**Activity**
From the line containing "(249, 190) = (257, 216): none -> yellow gift" through the last line of the records below, output every line exactly, both ends included, except the pictures.
[Data records — start]
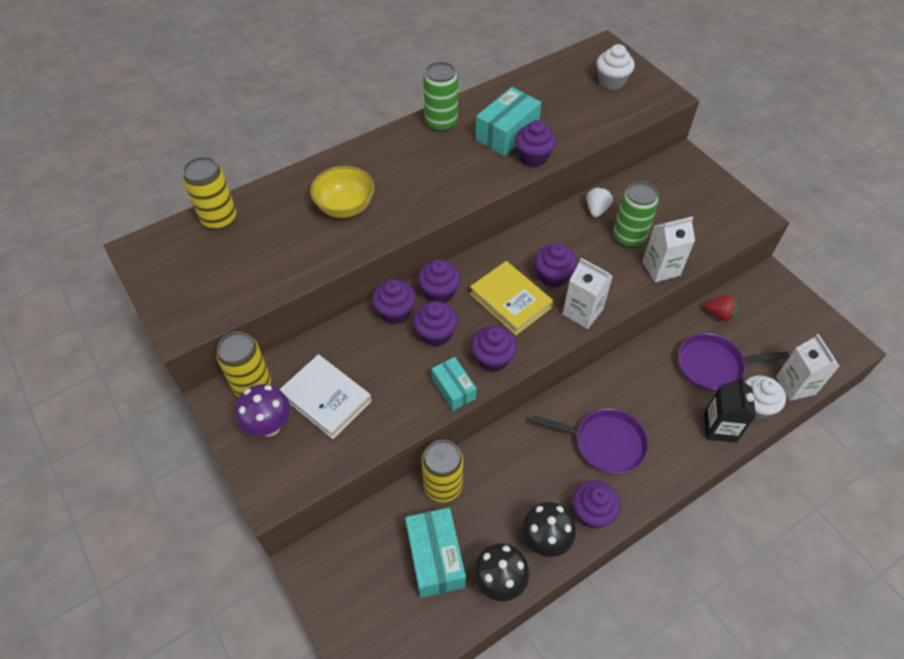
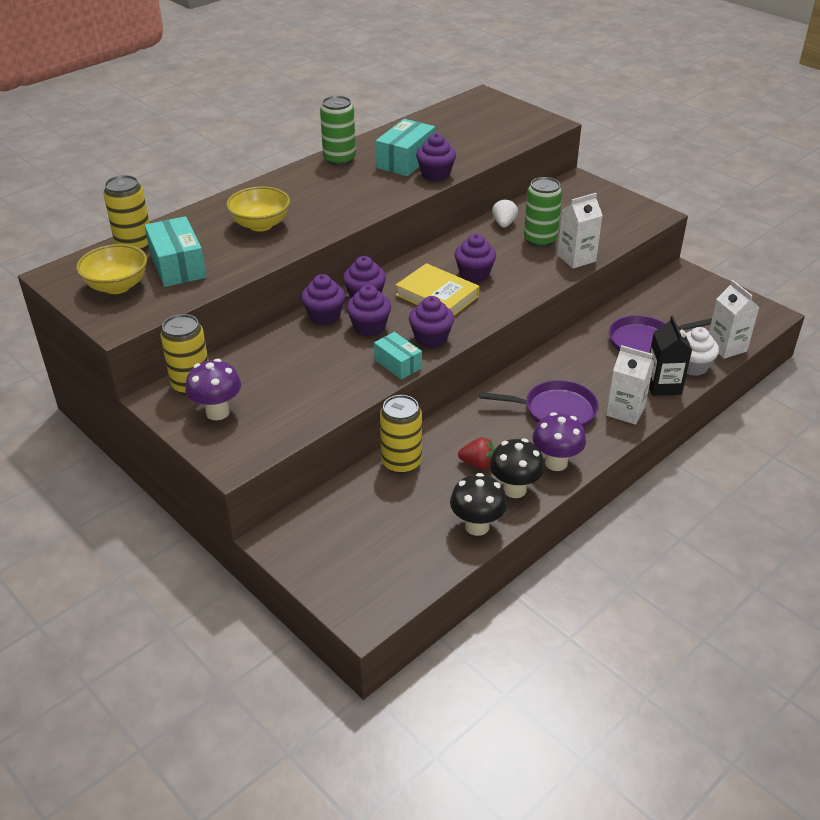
camera: 10 degrees left, 15 degrees down
(191, 274) = (117, 286): none -> yellow bowl
(326, 399) = (271, 386): white book -> none
(435, 558) = (407, 517): turquoise box -> turquoise box (178, 266)
(582, 312) = (509, 296): white carton -> white carton (625, 411)
(592, 512) = (556, 463): purple cupcake -> purple mushroom
(611, 81) = (496, 118): white cupcake -> none
(719, 314) = (641, 304): red strawberry -> red strawberry (478, 464)

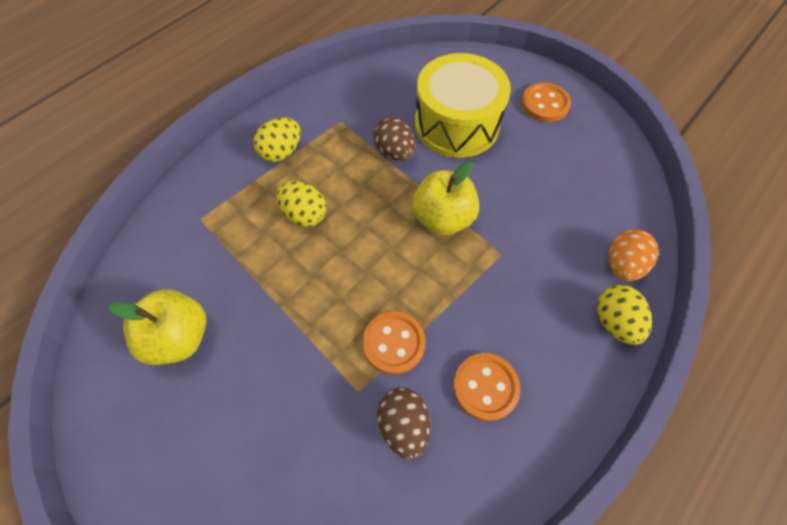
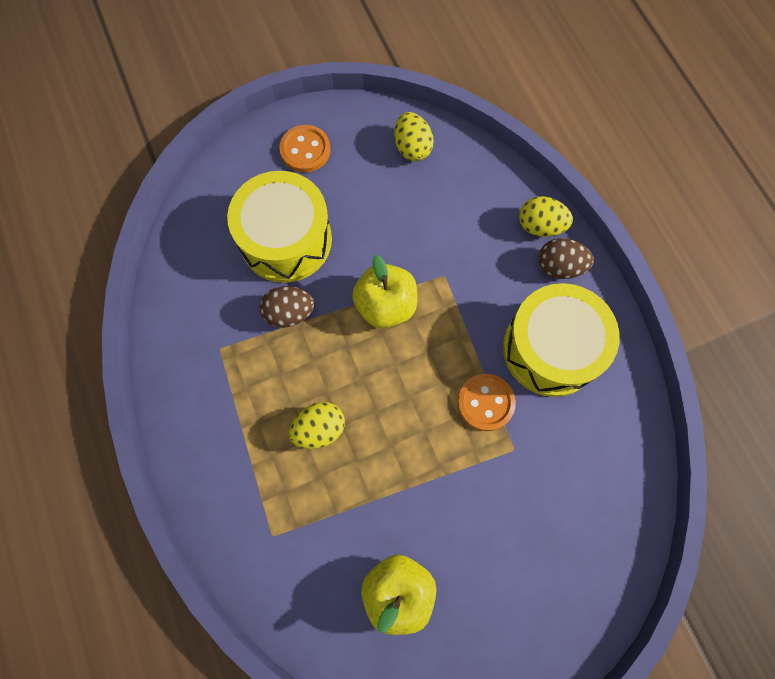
camera: 65 degrees left, 10 degrees up
(281, 152) = (229, 424): yellow egg -> yellow egg (412, 147)
(403, 425) = (555, 425): brown egg -> brown egg (559, 267)
(485, 387) = (551, 349): orange button -> yellow drum
(622, 265) = (497, 190): orange egg -> none

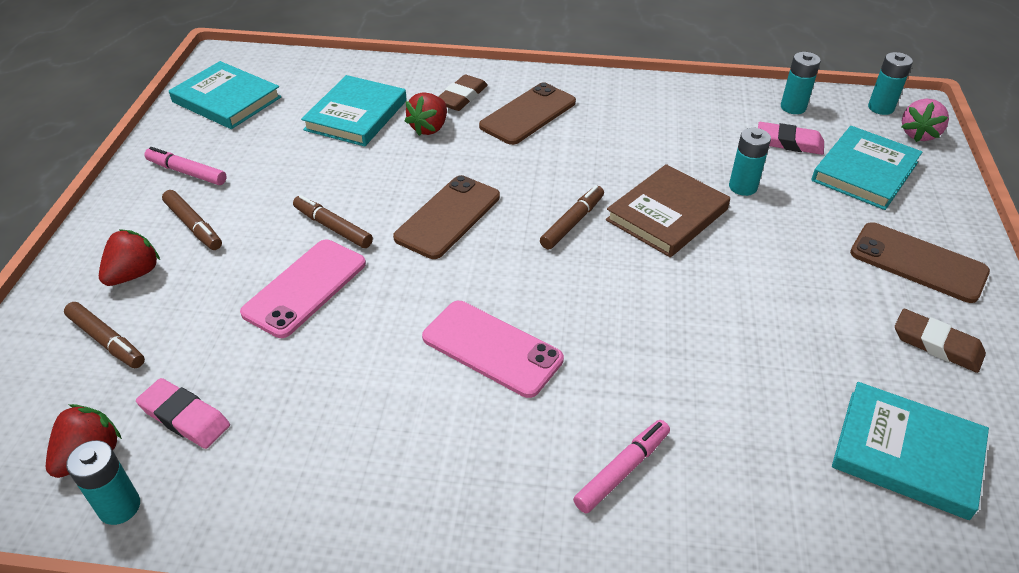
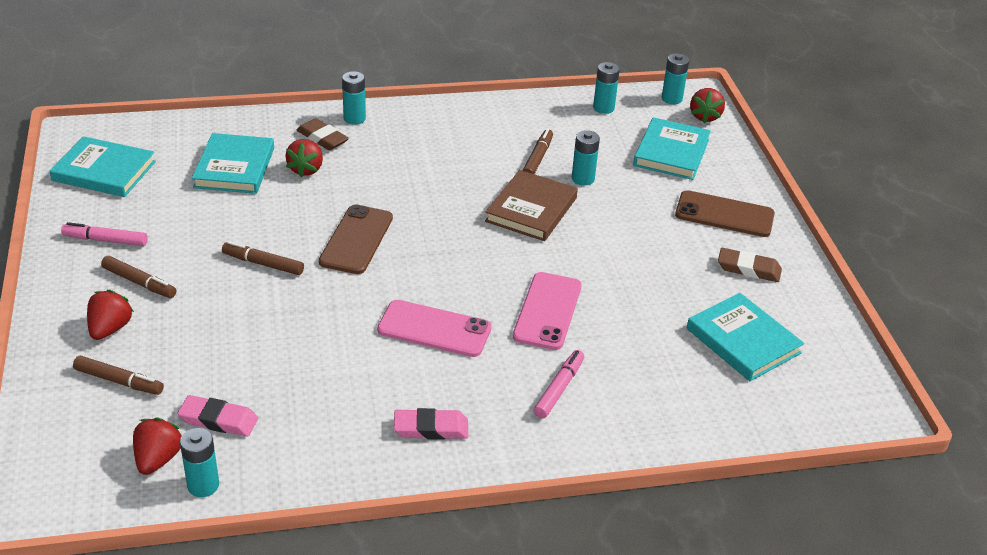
camera: 20 degrees left, 5 degrees down
(305, 288) = (264, 313): pink phone -> pink phone (547, 311)
(462, 97) = (322, 138): brown eraser -> brown eraser turned 60 degrees counterclockwise
(505, 81) = (354, 118): none -> turquoise battery
(528, 114) = (387, 145): brown phone -> none
(572, 222) = (459, 228): brown marker -> brown marker (537, 158)
(789, 143) = (608, 138): pink eraser -> pink eraser (431, 428)
(907, 453) = (743, 341): turquoise book -> turquoise book turned 45 degrees clockwise
(918, 134) = (705, 116): pink strawberry -> red strawberry

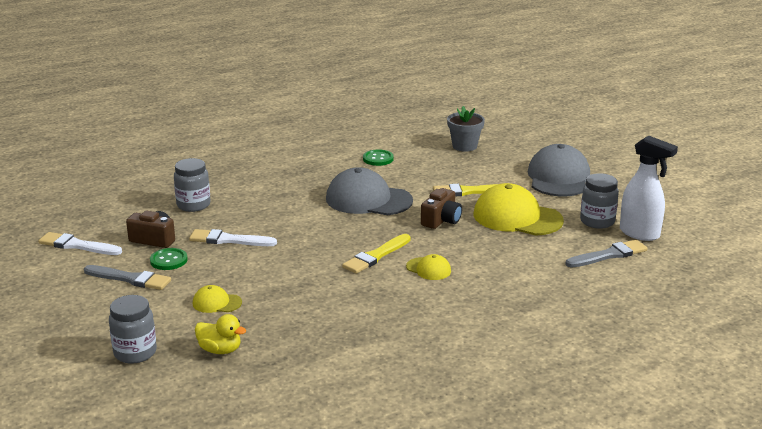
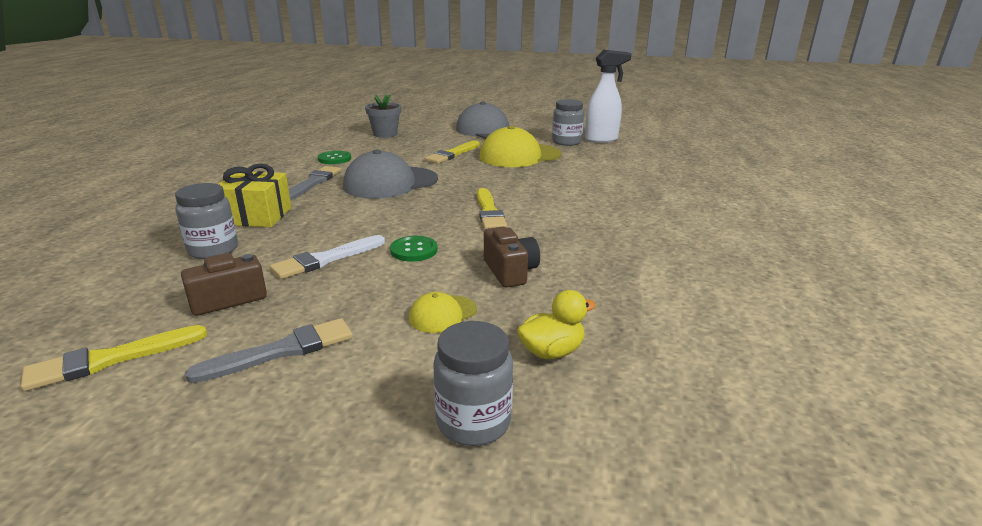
camera: 50 degrees left, 0 degrees up
(77, 245) = (111, 359): white brush -> yellow brush
(168, 260) = (294, 308): green button -> green button (414, 250)
(249, 190) = (257, 216): none -> yellow gift
(428, 269) = (545, 203): yellow cap -> none
(441, 220) = (477, 174): brown camera -> brown camera (510, 271)
(609, 255) = (616, 154): grey brush -> grey brush (313, 183)

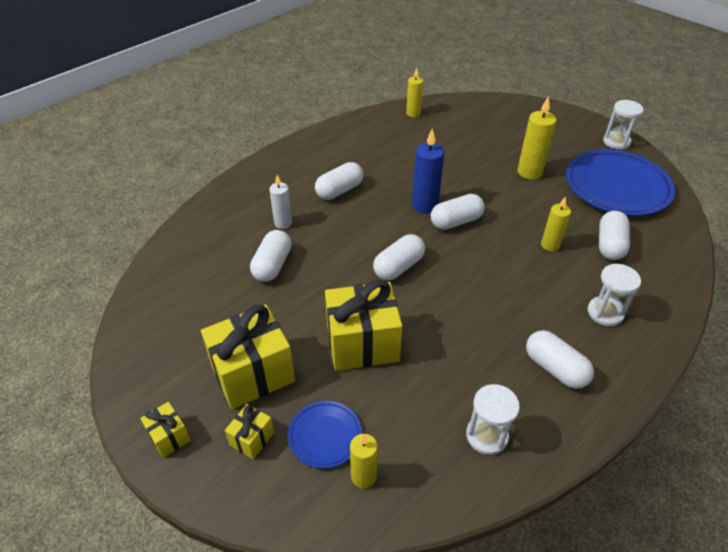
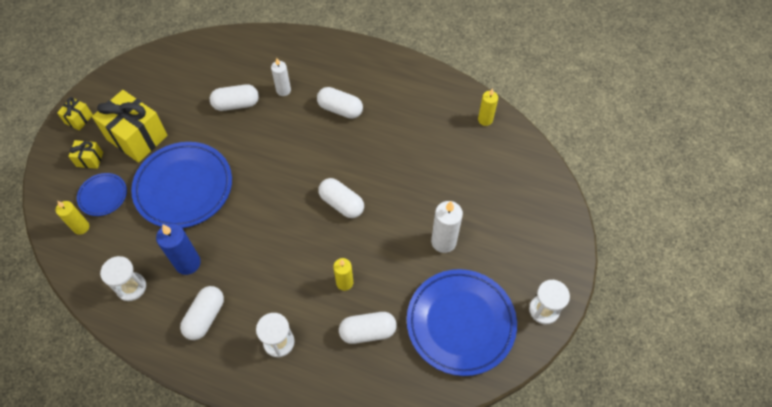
camera: 65 degrees right, 15 degrees up
(362, 343) = (184, 187): yellow gift -> blue plate
(399, 267) = (269, 182): white capsule -> none
(424, 205) = (351, 174): blue candle -> blue candle (188, 263)
(529, 172) = (443, 241): yellow candle -> white candle

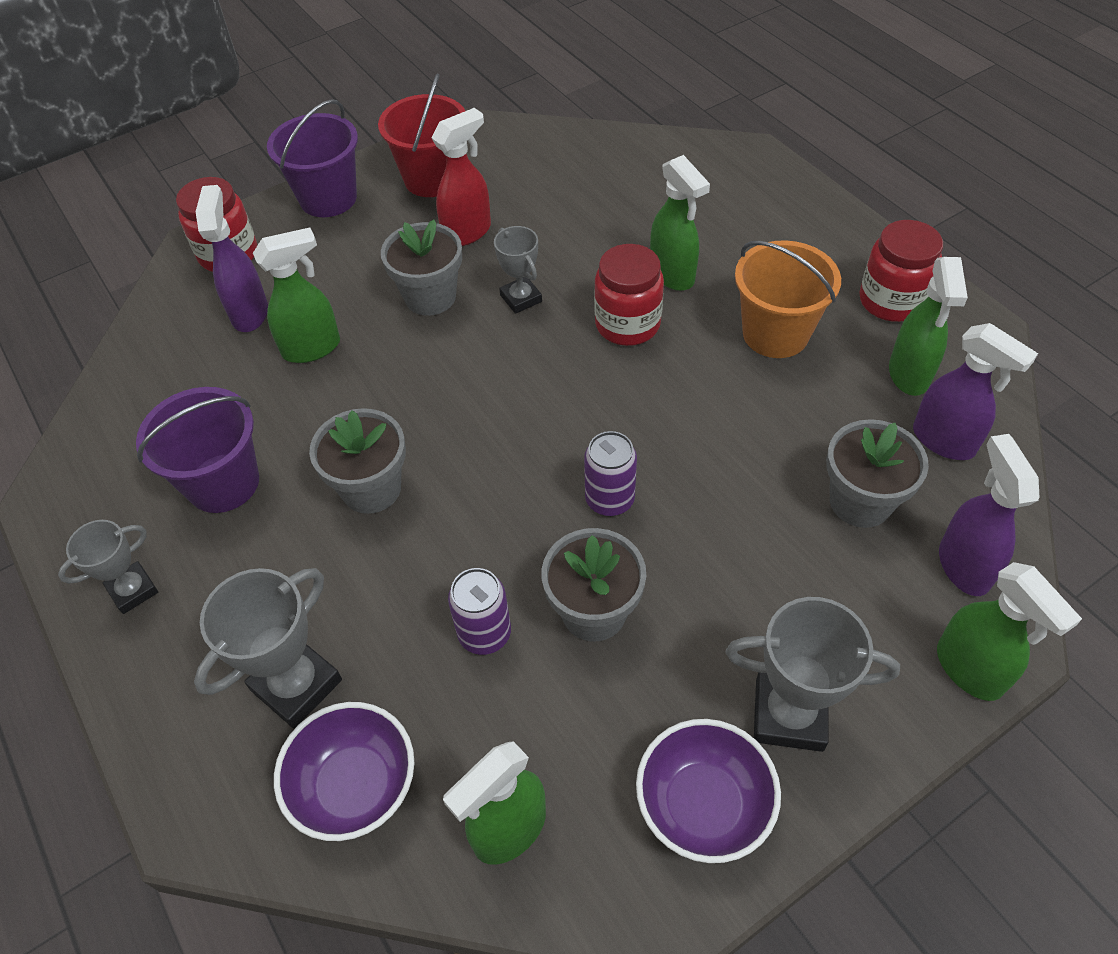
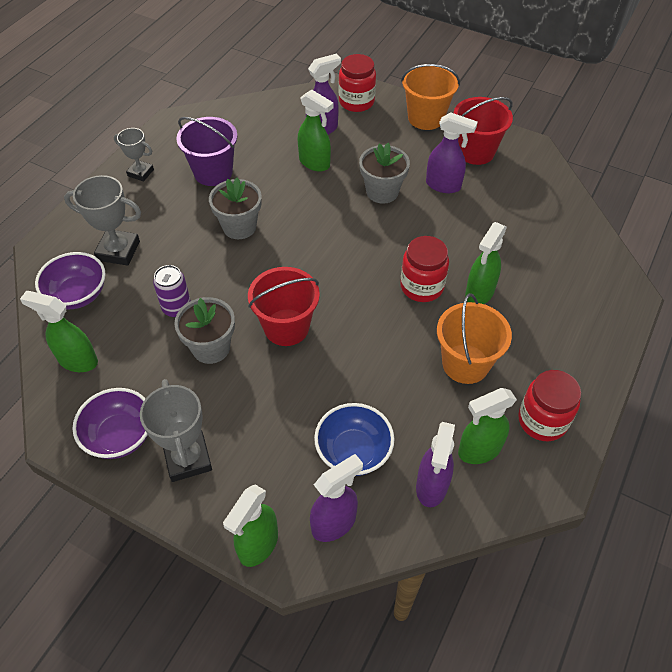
camera: 60 degrees right, 0 degrees up
(328, 198) = (426, 118): purple bucket -> orange bucket
(467, 232) = (443, 185): red spray bottle -> purple spray bottle
(521, 298) = (408, 230): grey trophy -> none
(609, 500) = (286, 327): purple can -> red bucket
(860, 502) = (353, 452): grey flower pot -> blue bowl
[Data records — finish]
**Expected answer**
(249, 190) = (257, 216): none -> yellow gift
(428, 269) = (545, 203): yellow cap -> none
(441, 220) = (477, 174): brown camera -> brown camera (510, 271)
(609, 255) = (616, 154): grey brush -> grey brush (313, 183)

camera: 65 degrees right, 15 degrees up
(362, 343) = (184, 187): yellow gift -> blue plate
(399, 267) = (269, 182): white capsule -> none
(424, 205) = (351, 174): blue candle -> blue candle (188, 263)
(529, 172) = (443, 241): yellow candle -> white candle

camera: 60 degrees right, 0 degrees up
(328, 198) = (426, 118): purple bucket -> orange bucket
(467, 232) = (443, 185): red spray bottle -> purple spray bottle
(521, 298) = (408, 230): grey trophy -> none
(609, 500) = (286, 327): purple can -> red bucket
(860, 502) = (353, 452): grey flower pot -> blue bowl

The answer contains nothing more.